▶ _What the task requires_
If a line of the records contains the string "brick", copy it out.

#### Recorded information

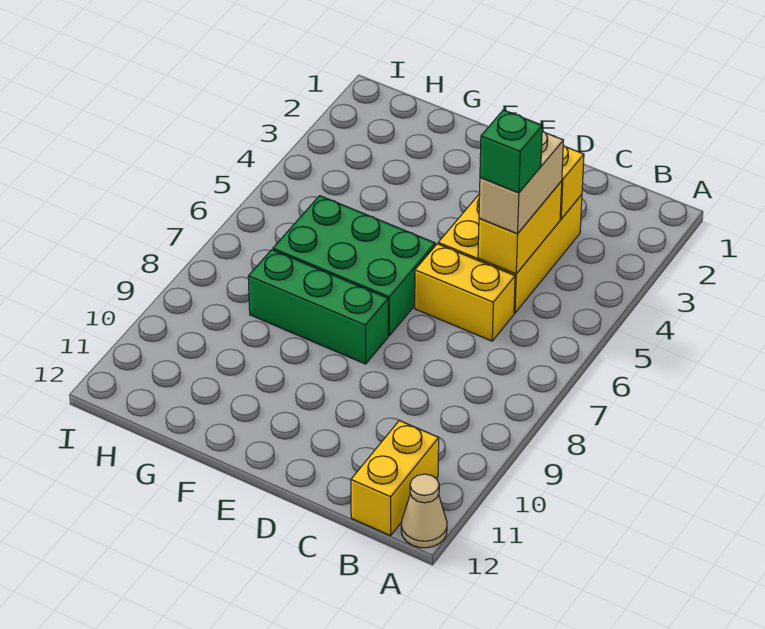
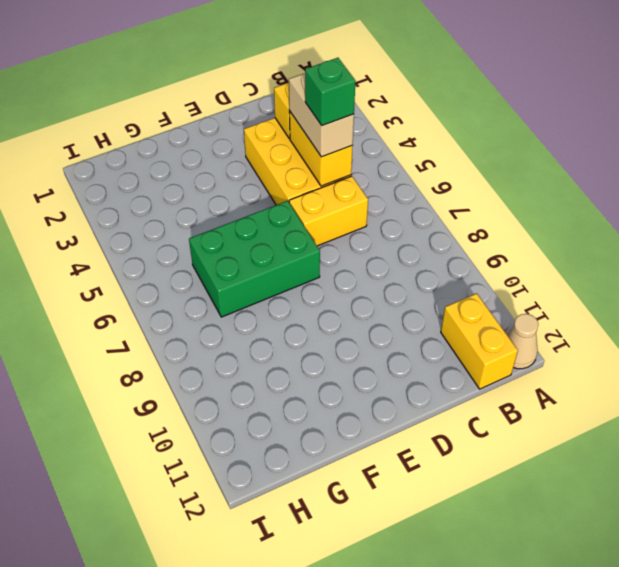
green 1x3 brick [248,250,388,364] -> none

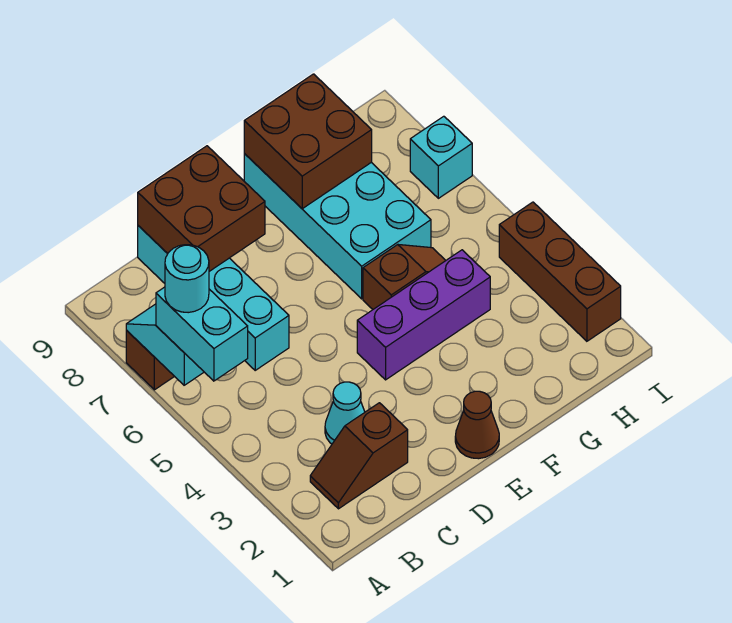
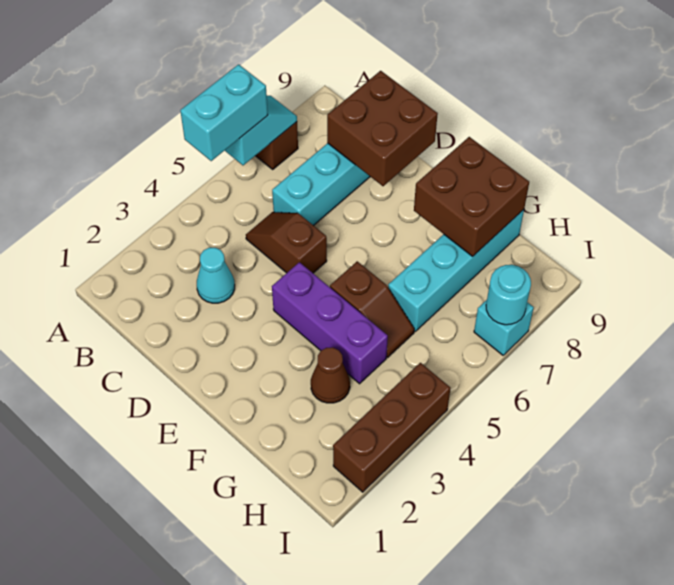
cyan 1x1 round brick [165,245,209,313] -> cyan 1x1 round brick moved to [486,265,531,325]
brown 1x2 slope [310,403,408,509] -> brown 1x2 slope moved to [246,212,327,273]
brown 1x1 cone [455,391,499,459] -> brown 1x1 cone moved to [311,347,350,403]
cyan 2x4 brick [244,154,431,299] -> cyan 1x4 brick [388,210,524,331]

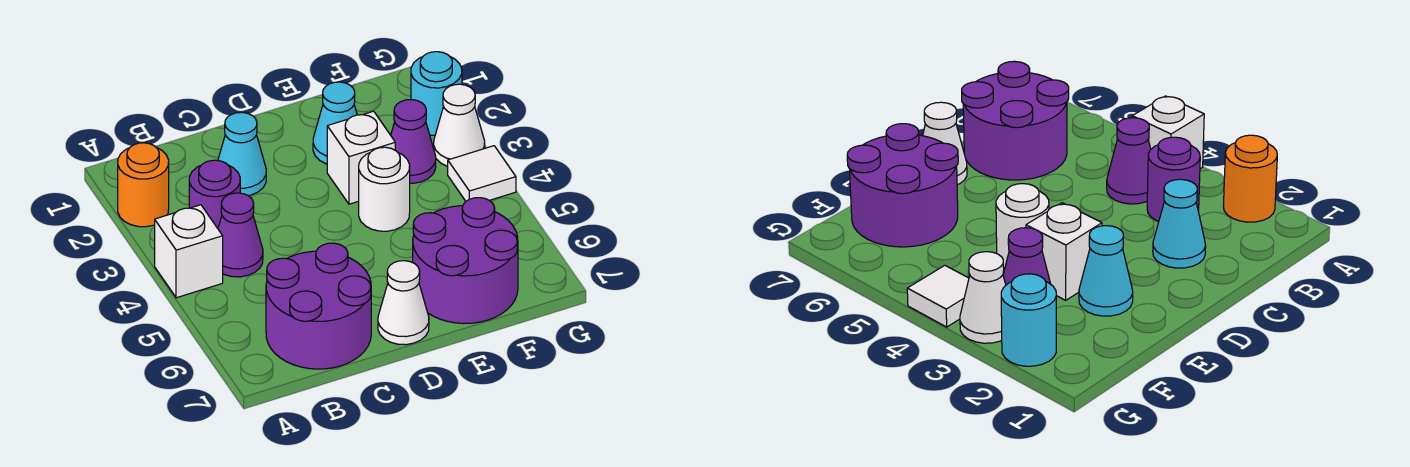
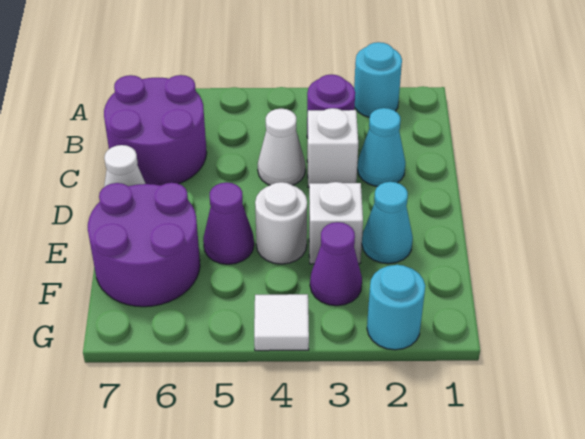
orange 1x1 round brick [118,143,169,227] -> cyan 1x1 round brick [354,42,402,117]
white 1x1 brick [155,205,223,298] -> white 1x1 brick moved to [307,108,358,187]
purple 1x1 cone [218,193,263,277] -> purple 1x1 cone moved to [203,182,254,264]
white 1x1 cone [434,84,485,166] -> white 1x1 cone moved to [258,109,305,185]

########

▶ _Answer to this task_
green 1x3 brick [248,250,388,364] -> none
cyan 1x1 round brick [165,245,209,313] -> cyan 1x1 round brick moved to [486,265,531,325]
cyan 2x4 brick [244,154,431,299] -> cyan 1x4 brick [388,210,524,331]
orange 1x1 round brick [118,143,169,227] -> cyan 1x1 round brick [354,42,402,117]
white 1x1 brick [155,205,223,298] -> white 1x1 brick moved to [307,108,358,187]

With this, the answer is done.